┏━━

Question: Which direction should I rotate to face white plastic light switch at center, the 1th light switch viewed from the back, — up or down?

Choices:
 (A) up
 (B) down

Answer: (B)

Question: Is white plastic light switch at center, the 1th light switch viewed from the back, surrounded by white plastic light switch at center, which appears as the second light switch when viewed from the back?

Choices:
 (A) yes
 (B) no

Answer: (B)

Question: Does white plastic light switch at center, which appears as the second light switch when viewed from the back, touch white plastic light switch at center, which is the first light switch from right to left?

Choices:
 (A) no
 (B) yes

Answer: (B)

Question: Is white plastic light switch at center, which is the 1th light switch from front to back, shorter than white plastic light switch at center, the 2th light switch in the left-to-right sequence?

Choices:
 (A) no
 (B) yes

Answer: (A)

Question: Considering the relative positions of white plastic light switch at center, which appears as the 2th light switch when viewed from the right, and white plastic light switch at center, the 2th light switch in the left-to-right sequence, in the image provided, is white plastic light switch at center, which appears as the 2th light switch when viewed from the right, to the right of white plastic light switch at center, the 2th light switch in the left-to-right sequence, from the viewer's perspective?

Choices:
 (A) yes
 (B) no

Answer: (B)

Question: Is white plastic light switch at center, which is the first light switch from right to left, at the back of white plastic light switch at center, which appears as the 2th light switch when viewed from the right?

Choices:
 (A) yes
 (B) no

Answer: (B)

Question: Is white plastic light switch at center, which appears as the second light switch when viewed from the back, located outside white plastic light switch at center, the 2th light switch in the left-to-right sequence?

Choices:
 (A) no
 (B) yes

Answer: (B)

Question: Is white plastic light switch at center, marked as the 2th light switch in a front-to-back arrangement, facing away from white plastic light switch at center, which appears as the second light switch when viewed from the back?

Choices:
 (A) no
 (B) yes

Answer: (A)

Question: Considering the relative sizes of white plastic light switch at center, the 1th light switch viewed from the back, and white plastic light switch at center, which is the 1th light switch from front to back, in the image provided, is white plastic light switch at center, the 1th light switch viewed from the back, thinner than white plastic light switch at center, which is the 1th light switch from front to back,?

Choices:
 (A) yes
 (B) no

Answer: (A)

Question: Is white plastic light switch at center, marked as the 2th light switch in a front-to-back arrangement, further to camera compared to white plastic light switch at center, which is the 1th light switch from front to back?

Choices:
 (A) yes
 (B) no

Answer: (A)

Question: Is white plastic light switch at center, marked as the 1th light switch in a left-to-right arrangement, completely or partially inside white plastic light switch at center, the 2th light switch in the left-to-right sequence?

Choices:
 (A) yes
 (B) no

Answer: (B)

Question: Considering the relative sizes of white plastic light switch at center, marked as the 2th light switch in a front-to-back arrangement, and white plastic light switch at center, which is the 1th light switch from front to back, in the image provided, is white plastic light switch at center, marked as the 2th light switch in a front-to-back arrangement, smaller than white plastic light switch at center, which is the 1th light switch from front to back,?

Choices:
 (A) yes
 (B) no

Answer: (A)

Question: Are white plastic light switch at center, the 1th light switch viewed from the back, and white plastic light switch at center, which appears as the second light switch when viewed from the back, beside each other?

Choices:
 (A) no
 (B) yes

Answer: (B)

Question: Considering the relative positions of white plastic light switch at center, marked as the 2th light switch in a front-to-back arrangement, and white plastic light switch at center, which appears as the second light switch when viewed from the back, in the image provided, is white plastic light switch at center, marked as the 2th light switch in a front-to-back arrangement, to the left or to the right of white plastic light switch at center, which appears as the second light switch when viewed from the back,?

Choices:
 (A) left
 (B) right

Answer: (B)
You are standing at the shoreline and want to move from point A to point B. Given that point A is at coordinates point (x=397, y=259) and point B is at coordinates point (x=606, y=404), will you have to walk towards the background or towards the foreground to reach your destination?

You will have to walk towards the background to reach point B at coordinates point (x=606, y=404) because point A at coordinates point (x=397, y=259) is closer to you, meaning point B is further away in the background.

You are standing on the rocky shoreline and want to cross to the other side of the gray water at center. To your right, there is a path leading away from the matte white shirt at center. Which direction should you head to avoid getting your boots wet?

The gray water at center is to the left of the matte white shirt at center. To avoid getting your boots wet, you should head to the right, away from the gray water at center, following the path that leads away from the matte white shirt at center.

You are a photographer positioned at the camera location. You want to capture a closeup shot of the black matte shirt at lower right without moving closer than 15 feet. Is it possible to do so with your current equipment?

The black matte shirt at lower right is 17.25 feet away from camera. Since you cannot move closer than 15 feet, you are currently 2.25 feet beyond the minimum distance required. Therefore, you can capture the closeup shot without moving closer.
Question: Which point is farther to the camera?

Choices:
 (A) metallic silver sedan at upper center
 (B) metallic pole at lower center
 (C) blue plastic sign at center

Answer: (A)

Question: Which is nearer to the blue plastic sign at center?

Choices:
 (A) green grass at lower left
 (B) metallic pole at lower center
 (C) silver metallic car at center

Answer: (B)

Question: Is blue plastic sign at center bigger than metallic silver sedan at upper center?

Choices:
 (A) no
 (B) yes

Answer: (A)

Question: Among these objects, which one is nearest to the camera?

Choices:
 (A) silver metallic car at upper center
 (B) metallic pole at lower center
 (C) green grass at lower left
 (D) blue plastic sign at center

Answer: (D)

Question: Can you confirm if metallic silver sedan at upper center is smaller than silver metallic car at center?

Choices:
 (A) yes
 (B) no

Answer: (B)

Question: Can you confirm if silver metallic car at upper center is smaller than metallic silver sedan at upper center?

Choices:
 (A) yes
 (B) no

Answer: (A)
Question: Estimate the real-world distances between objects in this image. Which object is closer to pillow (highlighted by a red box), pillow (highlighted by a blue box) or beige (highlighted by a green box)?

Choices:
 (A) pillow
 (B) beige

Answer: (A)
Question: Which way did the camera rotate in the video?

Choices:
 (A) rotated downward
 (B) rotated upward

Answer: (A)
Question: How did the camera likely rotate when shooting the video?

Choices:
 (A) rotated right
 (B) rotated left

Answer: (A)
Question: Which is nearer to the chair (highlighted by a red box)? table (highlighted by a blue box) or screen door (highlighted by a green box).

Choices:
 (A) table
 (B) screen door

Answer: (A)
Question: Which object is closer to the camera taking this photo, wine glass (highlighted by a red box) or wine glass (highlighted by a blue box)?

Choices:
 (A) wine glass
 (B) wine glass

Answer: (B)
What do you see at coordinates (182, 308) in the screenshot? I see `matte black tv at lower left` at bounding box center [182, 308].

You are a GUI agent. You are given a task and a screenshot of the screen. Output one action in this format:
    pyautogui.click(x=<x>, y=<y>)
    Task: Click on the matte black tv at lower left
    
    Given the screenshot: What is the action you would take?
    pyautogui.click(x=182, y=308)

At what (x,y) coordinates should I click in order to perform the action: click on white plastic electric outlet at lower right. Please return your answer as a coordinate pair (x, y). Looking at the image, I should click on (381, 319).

┗━━

* _What is required_: Format the lines of the listing as a JSON list of strings, one string per line with blank lines omitted, starting at the line containing "You are a GUI" and continuing through the end of the listing.

* _Exercise response_:
[
  "You are a GUI agent. You are given a task and a screenshot of the screen. Output one action in this format:",
  "    pyautogui.click(x=<x>, y=<y>)",
  "    Task: Click on the matte black tv at lower left",
  "    Given the screenshot: What is the action you would take?",
  "    pyautogui.click(x=182, y=308)",
  "At what (x,y) coordinates should I click in order to perform the action: click on white plastic electric outlet at lower right. Please return your answer as a coordinate pair (x, y). Looking at the image, I should click on (381, 319)."
]